Prompt
Scan the entries for lines with the word "camera", then copy those lines.

Records for the task
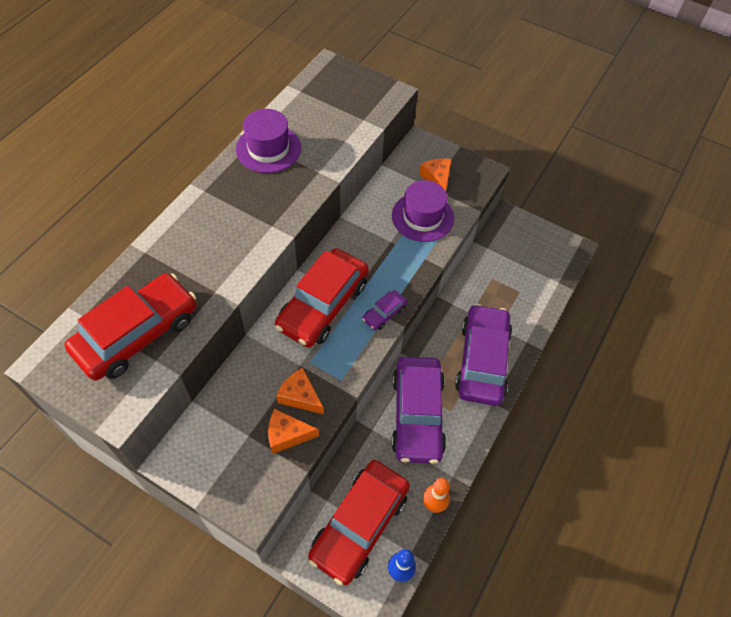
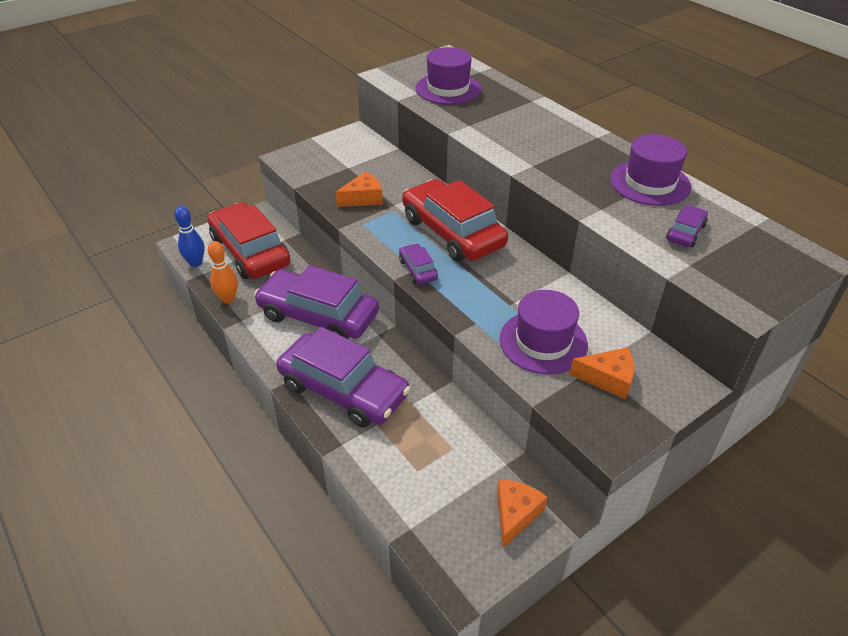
camera: 115 degrees right, 15 degrees down
red car [65,273,197,381] -> purple hat [415,47,481,105]
orange cheese [268,409,319,454] -> orange cheese moved to [497,479,547,548]
none -> purple car [666,205,708,247]

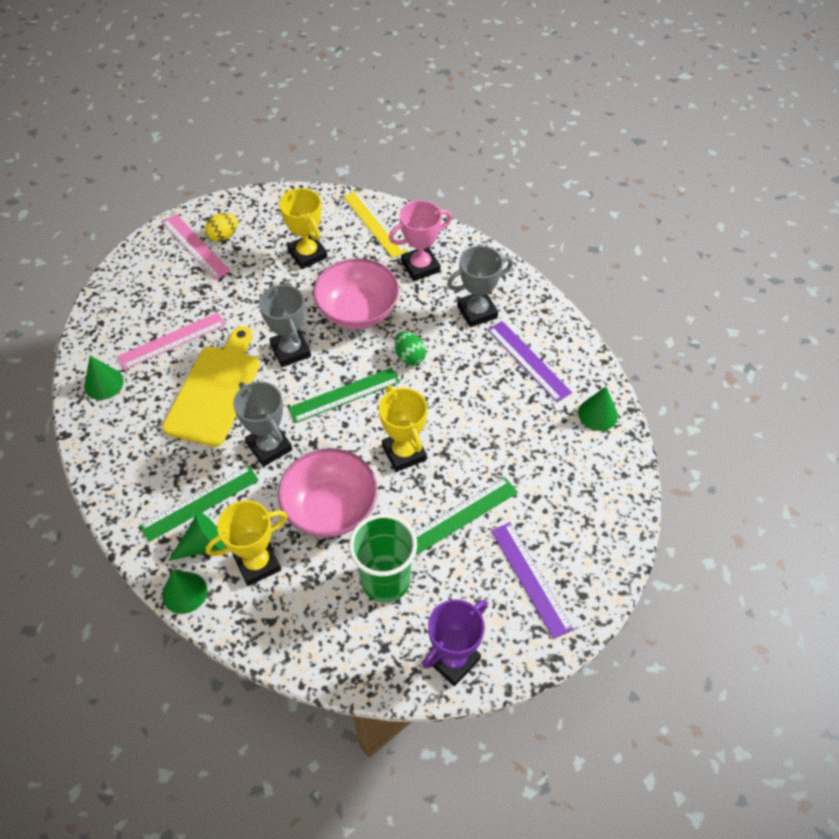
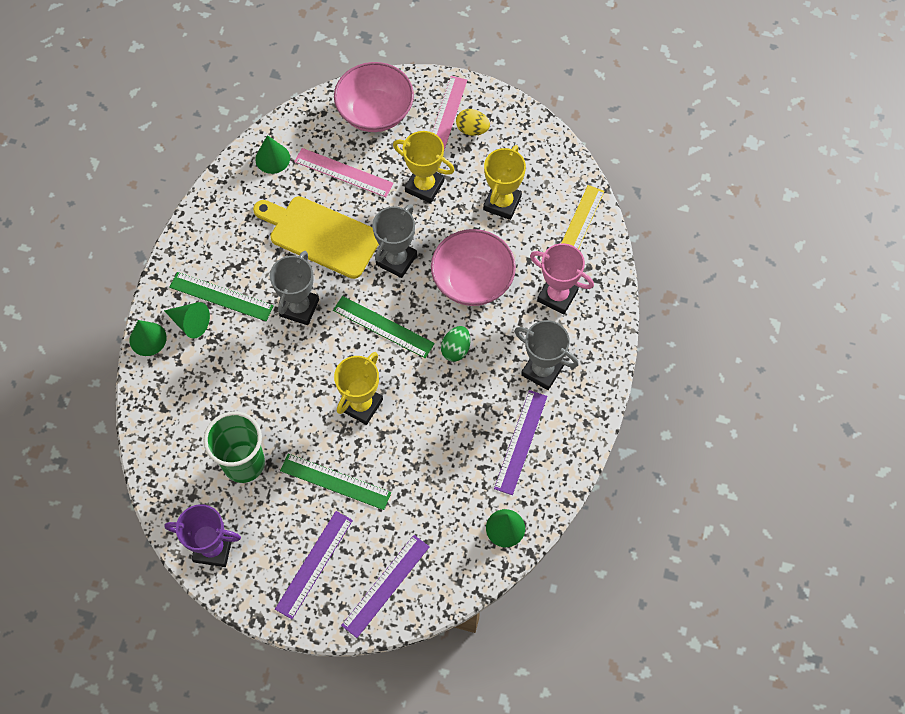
camera: 55 degrees right, 10 degrees up
yellow cutting board [162,326,260,447] -> yellow cutting board turned 135 degrees counterclockwise [253,196,379,279]
yellow trophy [206,500,288,586] -> yellow trophy moved to [393,131,455,203]
pink bowl [278,448,378,537] -> pink bowl moved to [334,62,414,132]
none -> purple ruler [341,535,430,638]

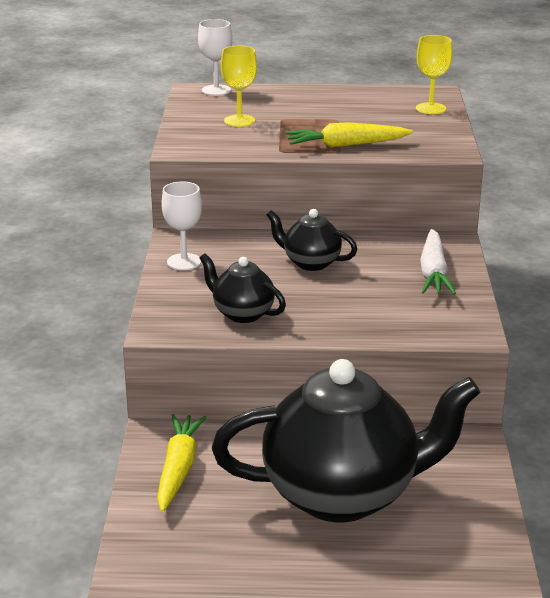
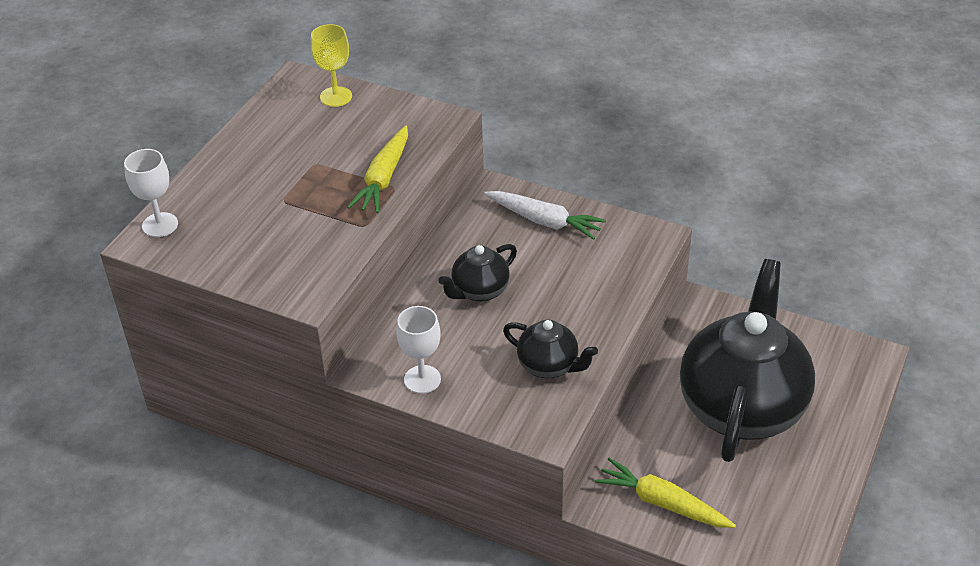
camera: 65 degrees left, 15 degrees up
black teapot [200,253,286,323] -> black teapot turned 120 degrees counterclockwise [503,320,598,379]
yellow goblet [221,46,257,127] -> none

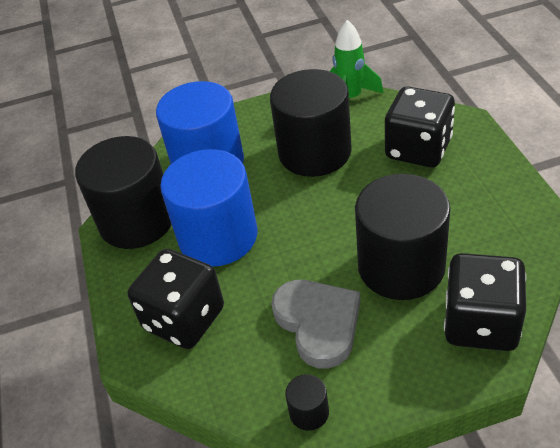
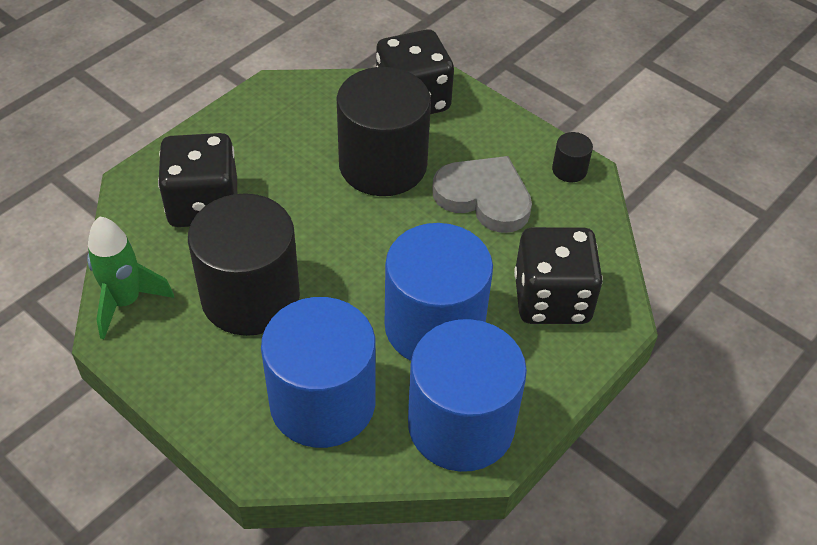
camera: 130 degrees left, 5 degrees up
black cylinder [75,136,172,249] -> blue cylinder [408,319,527,472]
grey heart [271,280,360,369] -> grey heart turned 90 degrees clockwise [432,156,532,233]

Exercise answer
camera: 115 degrees right, 15 degrees down
camera: 55 degrees right, 10 degrees up
camera: 65 degrees left, 15 degrees up
camera: 130 degrees left, 5 degrees up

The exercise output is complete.